_Activity:_ Print every record exactly.
++++ Data
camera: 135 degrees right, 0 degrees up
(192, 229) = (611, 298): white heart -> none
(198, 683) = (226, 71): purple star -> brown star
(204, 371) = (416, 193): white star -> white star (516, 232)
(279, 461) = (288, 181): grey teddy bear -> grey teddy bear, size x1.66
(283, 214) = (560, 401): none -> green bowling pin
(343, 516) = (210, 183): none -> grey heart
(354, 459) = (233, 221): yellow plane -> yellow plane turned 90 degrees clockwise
++++++++
_Your response:_
camera: 135 degrees right, 0 degrees up
(192, 229) = (611, 298): white heart -> none
(198, 683) = (226, 71): purple star -> brown star
(204, 371) = (416, 193): white star -> white star (516, 232)
(279, 461) = (288, 181): grey teddy bear -> grey teddy bear, size x1.66
(283, 214) = (560, 401): none -> green bowling pin
(343, 516) = (210, 183): none -> grey heart
(354, 459) = (233, 221): yellow plane -> yellow plane turned 90 degrees clockwise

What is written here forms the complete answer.